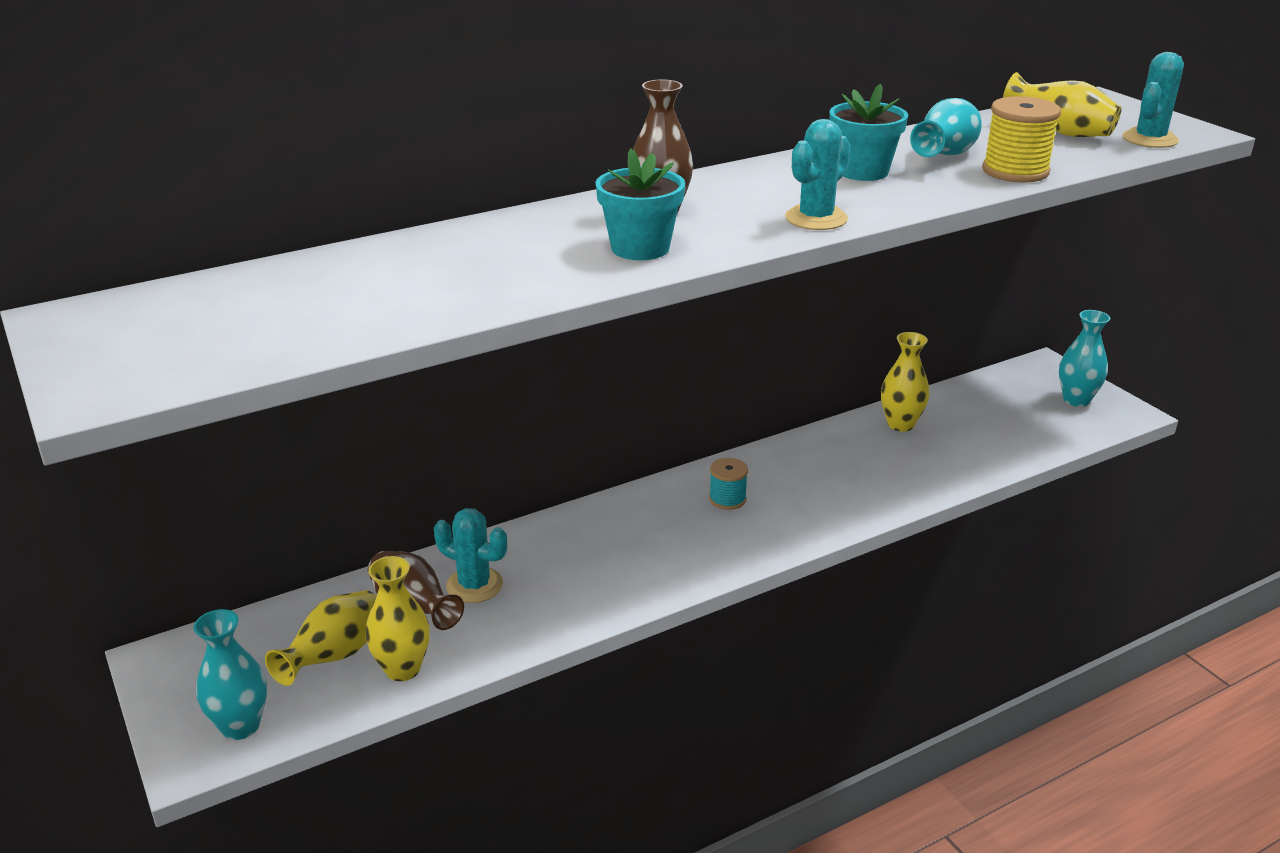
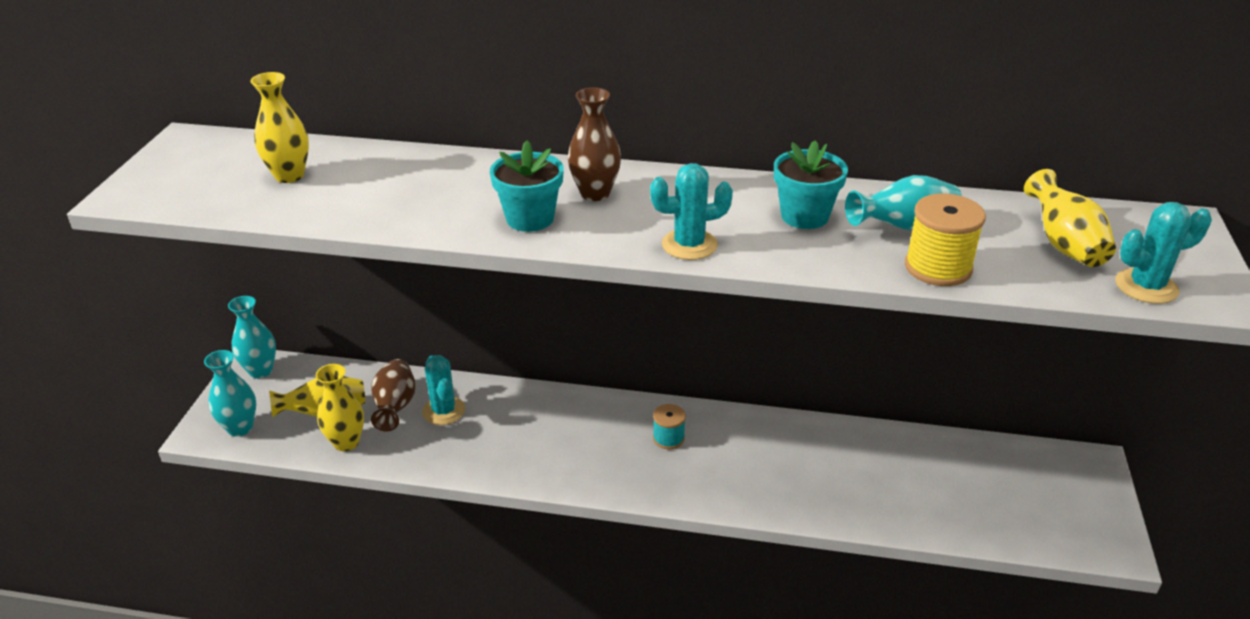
camera: 40 degrees right, 5 degrees up
(900, 424) = (880, 449): yellow vase -> yellow vase (289, 175)
(1076, 400) = (1077, 509): turquoise vase -> turquoise vase (260, 371)

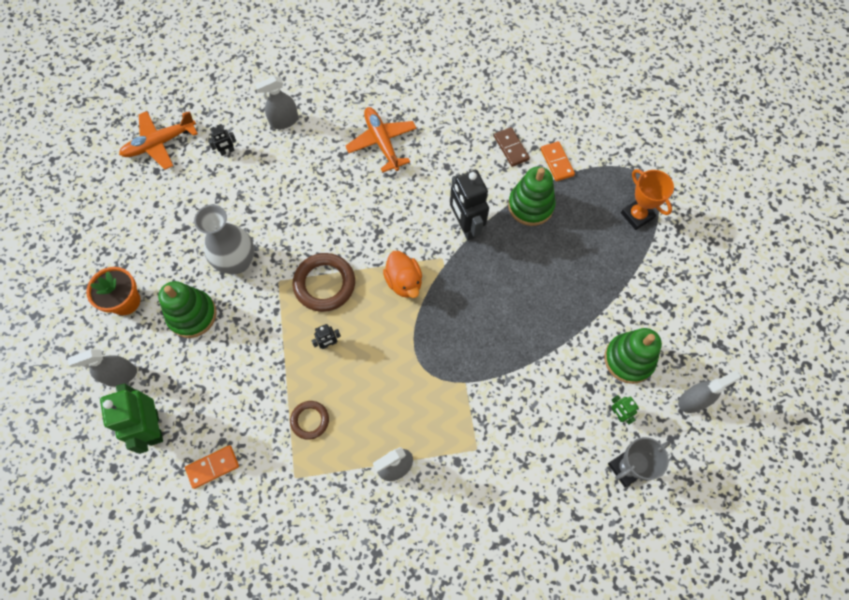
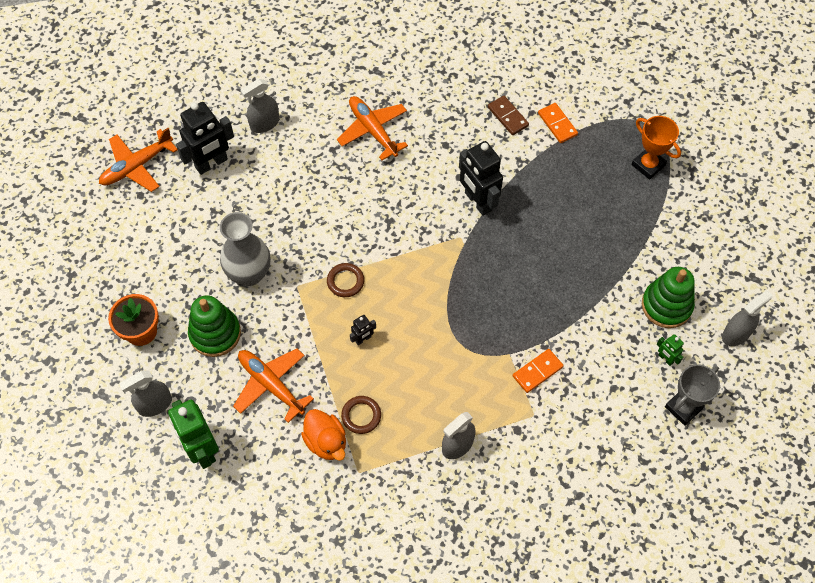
camera: 10 degrees left, 5 degrees down
(213, 467) = (273, 476): orange domino -> orange domino (537, 371)
(227, 151) = (211, 163): black robot -> black robot, size x2.13
(232, 374) = (271, 385): none -> orange plane
(324, 284) = (345, 281): brown ring -> brown ring, size x0.58
(404, 282) = (426, 266): orange duck -> orange duck (326, 442)
(530, 206) = (539, 171): green stacking toy -> none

Problem requirements: Work out how many lines in the material above hold the word "orange"; answer with the number only.

Solution: 3